EXERCISE INSTRUCTIONS: Every line with the string "purple" must be copied from the entries below.

DATA TO USE:
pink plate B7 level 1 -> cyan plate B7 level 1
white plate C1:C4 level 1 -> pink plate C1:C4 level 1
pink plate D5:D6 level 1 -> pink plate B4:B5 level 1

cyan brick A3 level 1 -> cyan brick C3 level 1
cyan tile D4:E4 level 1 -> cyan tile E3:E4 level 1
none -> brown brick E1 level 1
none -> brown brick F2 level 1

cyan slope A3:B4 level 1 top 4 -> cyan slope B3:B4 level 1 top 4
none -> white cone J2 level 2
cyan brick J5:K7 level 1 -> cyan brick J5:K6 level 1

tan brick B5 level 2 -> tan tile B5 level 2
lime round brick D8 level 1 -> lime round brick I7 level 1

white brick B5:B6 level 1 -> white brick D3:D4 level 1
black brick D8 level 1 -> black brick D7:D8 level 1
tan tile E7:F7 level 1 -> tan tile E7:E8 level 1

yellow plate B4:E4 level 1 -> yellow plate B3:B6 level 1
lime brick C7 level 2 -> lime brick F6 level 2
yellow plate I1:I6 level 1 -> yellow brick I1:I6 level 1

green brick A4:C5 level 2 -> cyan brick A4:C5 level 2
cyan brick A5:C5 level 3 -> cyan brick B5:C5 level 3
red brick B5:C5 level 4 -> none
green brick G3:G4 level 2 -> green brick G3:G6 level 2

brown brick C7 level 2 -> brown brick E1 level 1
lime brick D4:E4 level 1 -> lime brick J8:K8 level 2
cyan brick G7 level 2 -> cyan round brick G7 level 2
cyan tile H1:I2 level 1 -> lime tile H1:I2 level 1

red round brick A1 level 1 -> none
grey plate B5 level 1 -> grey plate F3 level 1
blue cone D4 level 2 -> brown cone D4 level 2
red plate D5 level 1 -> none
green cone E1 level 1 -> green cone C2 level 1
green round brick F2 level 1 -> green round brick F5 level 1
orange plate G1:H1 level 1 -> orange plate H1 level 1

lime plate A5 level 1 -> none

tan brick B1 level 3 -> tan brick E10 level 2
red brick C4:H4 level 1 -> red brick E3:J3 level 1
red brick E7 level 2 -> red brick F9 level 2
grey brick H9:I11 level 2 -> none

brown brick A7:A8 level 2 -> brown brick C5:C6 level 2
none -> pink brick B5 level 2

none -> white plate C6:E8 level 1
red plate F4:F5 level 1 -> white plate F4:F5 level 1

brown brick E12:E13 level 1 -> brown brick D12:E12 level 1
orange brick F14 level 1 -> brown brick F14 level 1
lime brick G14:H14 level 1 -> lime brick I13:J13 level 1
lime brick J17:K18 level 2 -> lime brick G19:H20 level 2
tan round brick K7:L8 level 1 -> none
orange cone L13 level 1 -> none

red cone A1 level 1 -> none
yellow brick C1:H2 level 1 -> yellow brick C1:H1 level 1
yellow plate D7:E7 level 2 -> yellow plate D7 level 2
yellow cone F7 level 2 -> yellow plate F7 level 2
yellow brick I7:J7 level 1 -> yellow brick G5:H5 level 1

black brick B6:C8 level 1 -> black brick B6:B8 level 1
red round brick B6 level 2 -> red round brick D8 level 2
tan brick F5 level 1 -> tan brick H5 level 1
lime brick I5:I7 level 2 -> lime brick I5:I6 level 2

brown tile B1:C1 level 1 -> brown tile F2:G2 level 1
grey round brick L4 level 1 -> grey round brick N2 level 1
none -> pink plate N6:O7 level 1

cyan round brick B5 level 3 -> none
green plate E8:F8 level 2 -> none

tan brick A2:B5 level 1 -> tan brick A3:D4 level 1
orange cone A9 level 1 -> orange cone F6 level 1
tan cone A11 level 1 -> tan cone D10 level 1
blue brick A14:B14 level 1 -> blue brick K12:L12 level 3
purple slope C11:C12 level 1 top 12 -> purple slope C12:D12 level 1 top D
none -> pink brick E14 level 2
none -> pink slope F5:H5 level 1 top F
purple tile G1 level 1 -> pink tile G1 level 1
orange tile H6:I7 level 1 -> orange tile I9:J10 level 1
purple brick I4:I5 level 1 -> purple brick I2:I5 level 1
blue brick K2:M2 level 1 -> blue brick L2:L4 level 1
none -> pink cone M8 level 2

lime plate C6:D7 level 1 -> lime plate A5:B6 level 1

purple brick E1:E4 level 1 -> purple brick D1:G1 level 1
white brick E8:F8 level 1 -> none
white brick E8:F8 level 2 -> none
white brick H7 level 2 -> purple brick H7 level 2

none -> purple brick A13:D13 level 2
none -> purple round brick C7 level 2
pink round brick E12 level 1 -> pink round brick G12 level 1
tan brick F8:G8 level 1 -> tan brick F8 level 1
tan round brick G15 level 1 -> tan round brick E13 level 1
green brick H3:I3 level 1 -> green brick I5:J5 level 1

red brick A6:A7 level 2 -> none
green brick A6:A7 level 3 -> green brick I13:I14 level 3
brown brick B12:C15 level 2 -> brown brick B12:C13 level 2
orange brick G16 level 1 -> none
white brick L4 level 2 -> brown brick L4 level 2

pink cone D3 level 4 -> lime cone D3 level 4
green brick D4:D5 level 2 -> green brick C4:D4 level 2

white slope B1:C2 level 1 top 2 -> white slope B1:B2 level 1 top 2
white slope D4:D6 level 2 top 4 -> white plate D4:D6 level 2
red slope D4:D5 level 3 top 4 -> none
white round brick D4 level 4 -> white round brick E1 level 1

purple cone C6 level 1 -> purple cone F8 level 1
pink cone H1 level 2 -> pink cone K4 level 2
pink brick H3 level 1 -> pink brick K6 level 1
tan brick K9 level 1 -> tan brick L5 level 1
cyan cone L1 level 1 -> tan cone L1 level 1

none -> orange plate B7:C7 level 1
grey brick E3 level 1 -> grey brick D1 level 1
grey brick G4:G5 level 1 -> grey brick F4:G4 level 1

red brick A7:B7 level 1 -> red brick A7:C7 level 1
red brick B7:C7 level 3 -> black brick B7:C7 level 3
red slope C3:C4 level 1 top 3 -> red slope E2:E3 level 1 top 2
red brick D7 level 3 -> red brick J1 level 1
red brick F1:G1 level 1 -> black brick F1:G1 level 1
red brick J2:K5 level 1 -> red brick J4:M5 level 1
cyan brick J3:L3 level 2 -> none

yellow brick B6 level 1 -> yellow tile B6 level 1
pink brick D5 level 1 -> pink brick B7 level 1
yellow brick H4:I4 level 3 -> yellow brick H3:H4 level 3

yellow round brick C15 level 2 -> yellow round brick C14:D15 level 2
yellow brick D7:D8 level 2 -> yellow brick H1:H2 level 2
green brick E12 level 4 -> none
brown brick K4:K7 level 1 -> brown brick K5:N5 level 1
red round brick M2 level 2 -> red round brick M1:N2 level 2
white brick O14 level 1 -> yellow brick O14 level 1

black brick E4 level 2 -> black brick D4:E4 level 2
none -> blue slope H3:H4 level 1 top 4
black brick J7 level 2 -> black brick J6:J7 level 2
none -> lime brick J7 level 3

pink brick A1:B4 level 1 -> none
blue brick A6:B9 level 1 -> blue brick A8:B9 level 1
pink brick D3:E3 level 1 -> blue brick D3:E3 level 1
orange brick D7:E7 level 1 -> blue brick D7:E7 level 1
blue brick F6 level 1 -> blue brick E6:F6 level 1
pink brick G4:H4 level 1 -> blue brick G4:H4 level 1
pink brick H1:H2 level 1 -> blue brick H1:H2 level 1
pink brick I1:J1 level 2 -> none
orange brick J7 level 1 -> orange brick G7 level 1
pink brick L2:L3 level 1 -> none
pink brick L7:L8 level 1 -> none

FINAL ANSWER:
purple slope C11:C12 level 1 top 12 -> purple slope C12:D12 level 1 top D
purple tile G1 level 1 -> pink tile G1 level 1
purple brick I4:I5 level 1 -> purple brick I2:I5 level 1
purple brick E1:E4 level 1 -> purple brick D1:G1 level 1
white brick H7 level 2 -> purple brick H7 level 2
none -> purple brick A13:D13 level 2
none -> purple round brick C7 level 2
purple cone C6 level 1 -> purple cone F8 level 1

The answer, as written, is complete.